= EXERCISE =
Only some lines are wanted: please transcribe exactly those from the one containing "R205: 47k (IC201/PA6, N016)" through the end of the data, pictures excluded.

= MATERIAL SUPPLIED =

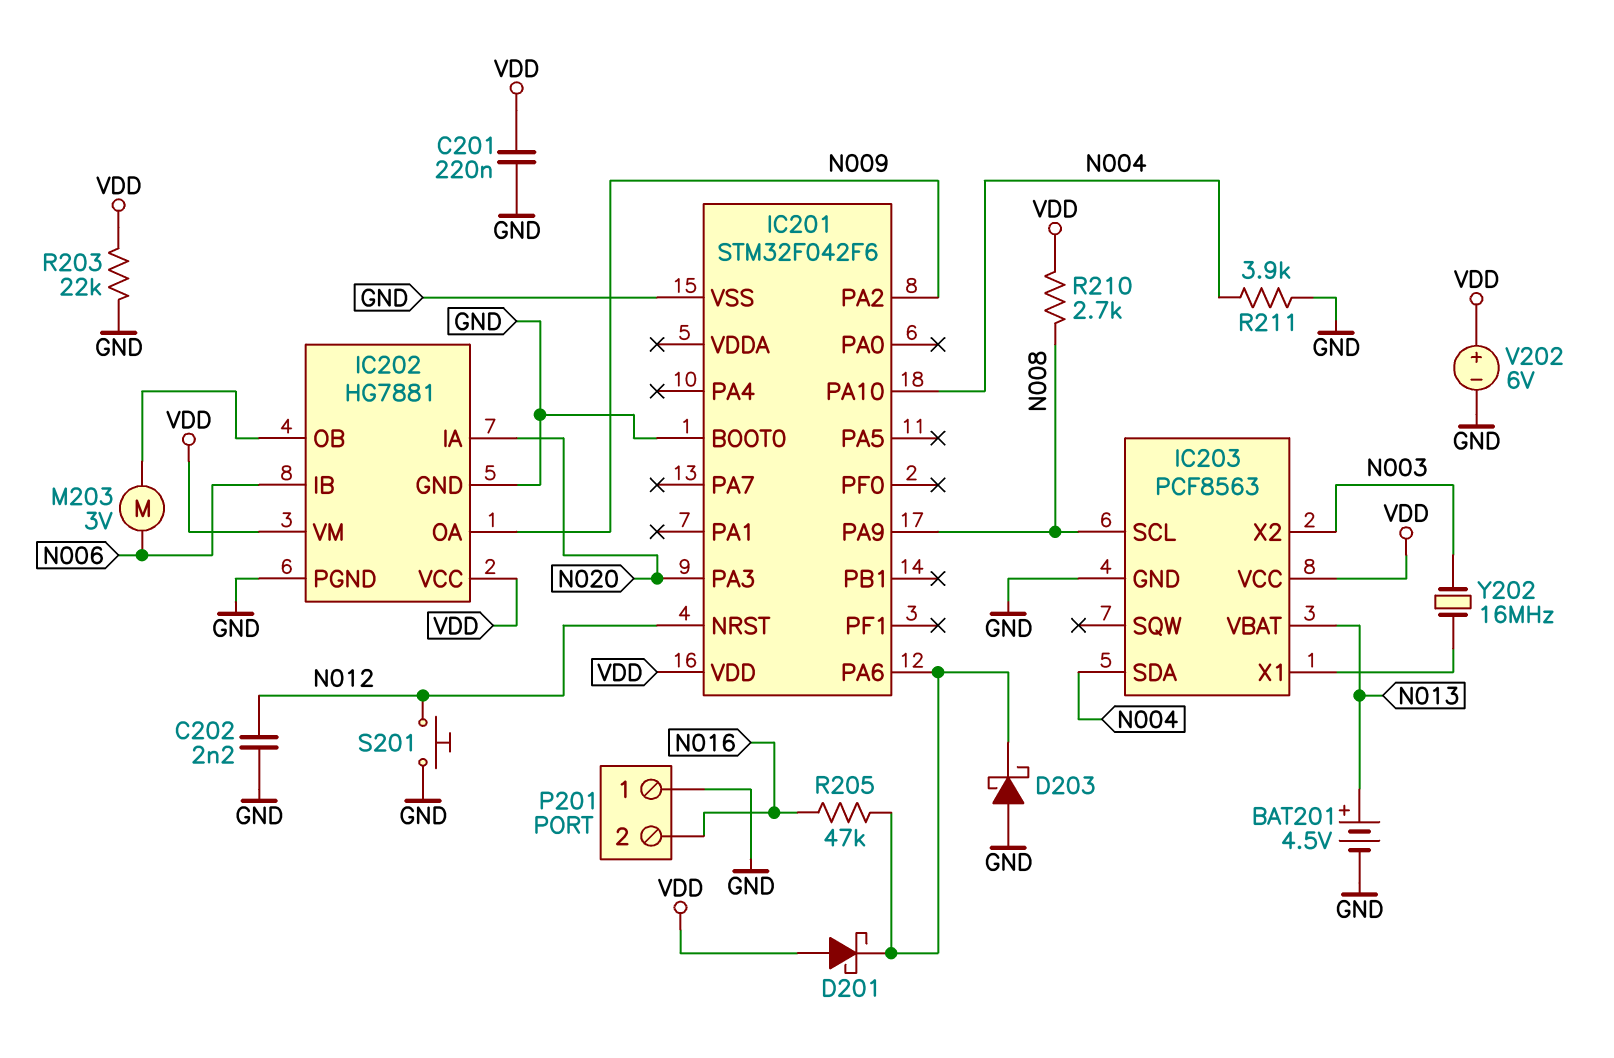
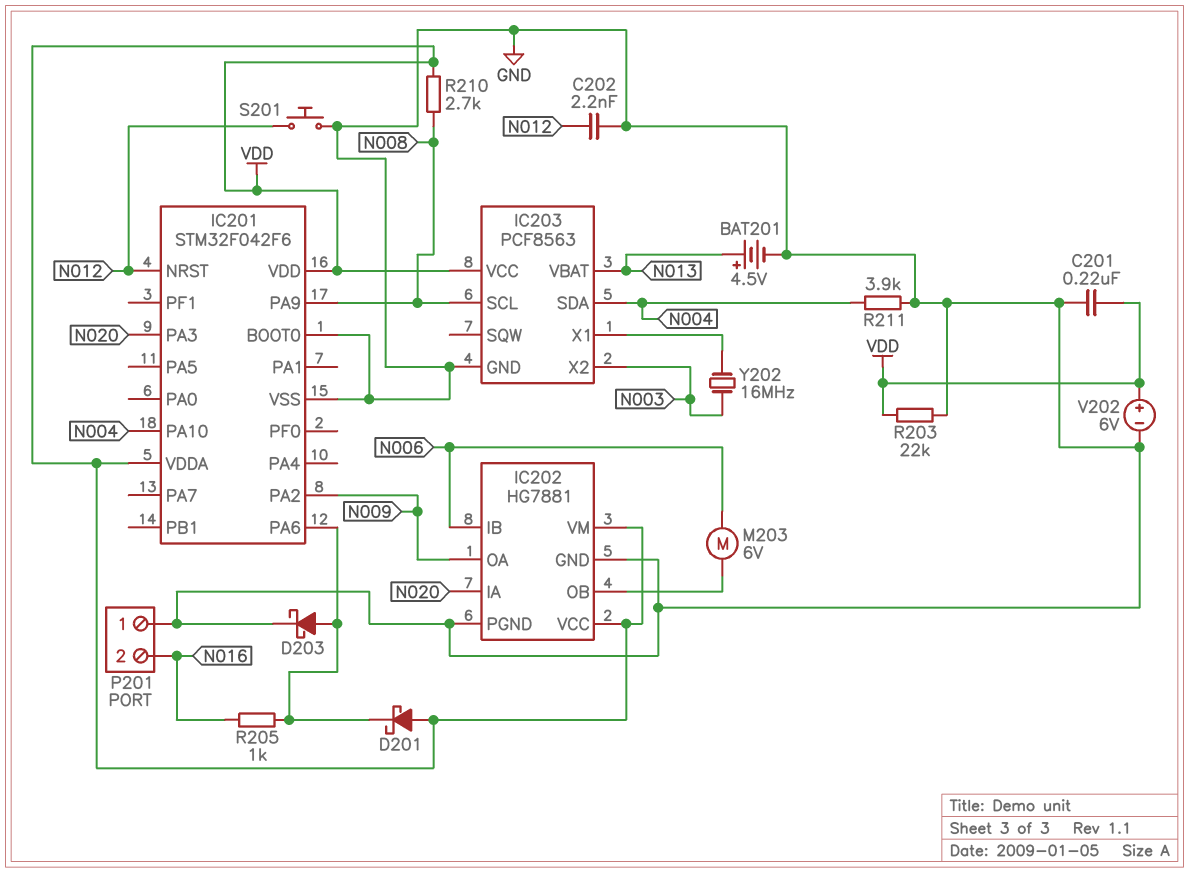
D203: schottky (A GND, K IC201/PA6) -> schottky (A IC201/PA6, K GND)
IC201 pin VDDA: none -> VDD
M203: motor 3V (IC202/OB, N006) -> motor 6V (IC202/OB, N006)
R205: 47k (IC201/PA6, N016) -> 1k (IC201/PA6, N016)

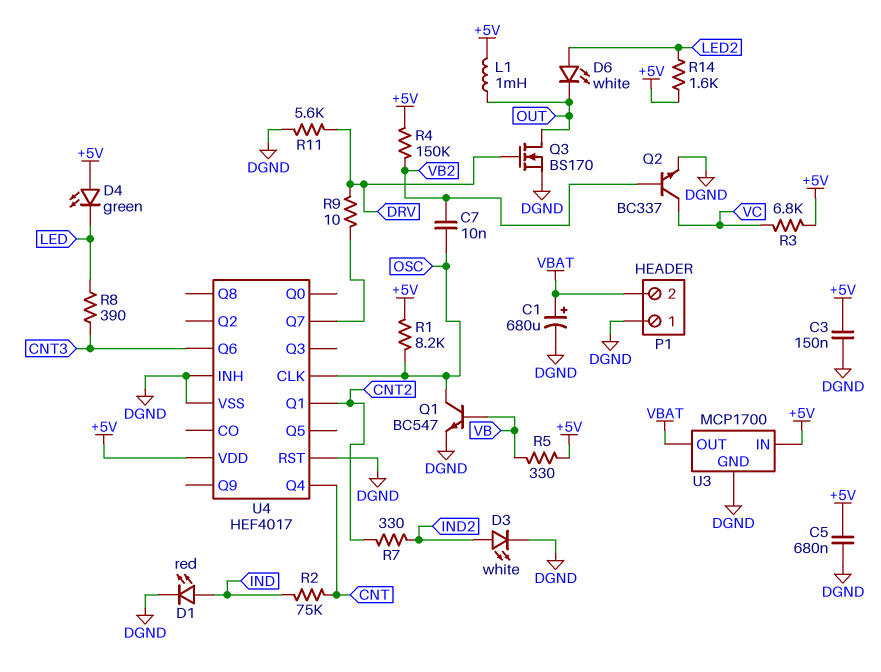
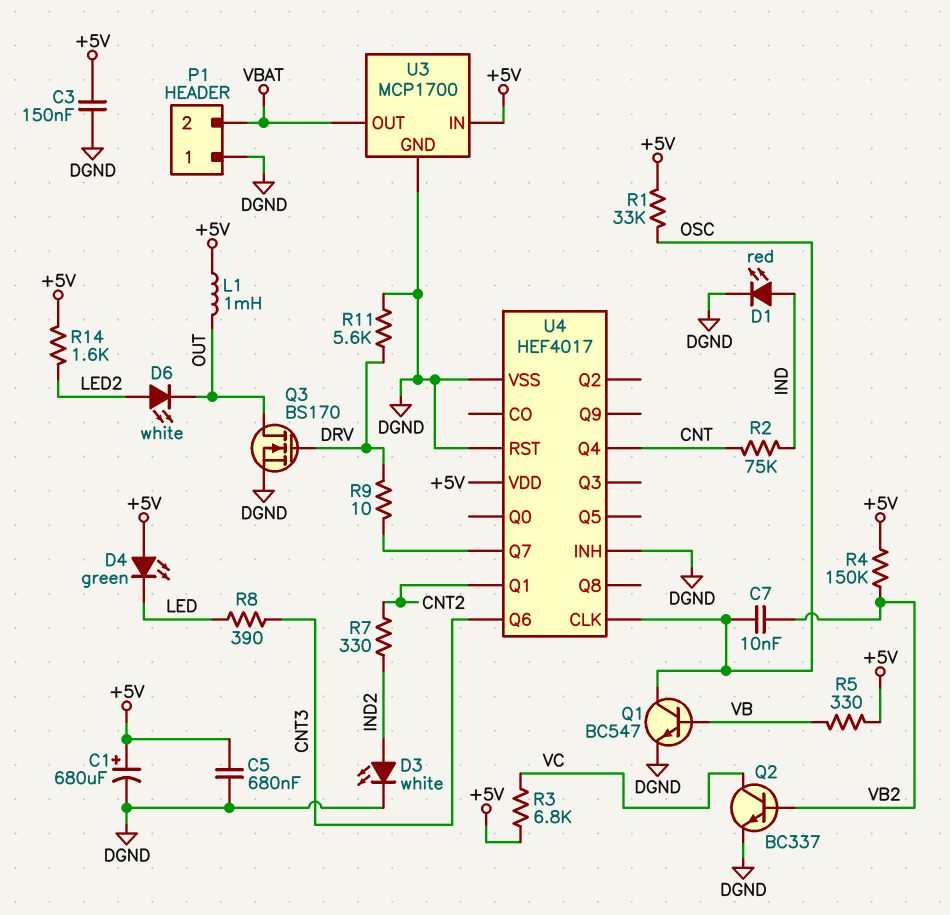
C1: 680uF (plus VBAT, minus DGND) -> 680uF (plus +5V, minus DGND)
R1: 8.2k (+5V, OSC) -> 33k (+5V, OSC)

= COMPLETED EXERCISE =
R205: 47k (IC201/PA6, N016) -> 1k (IC201/PA6, N016)

C1: 680uF (plus VBAT, minus DGND) -> 680uF (plus +5V, minus DGND)
R1: 8.2k (+5V, OSC) -> 33k (+5V, OSC)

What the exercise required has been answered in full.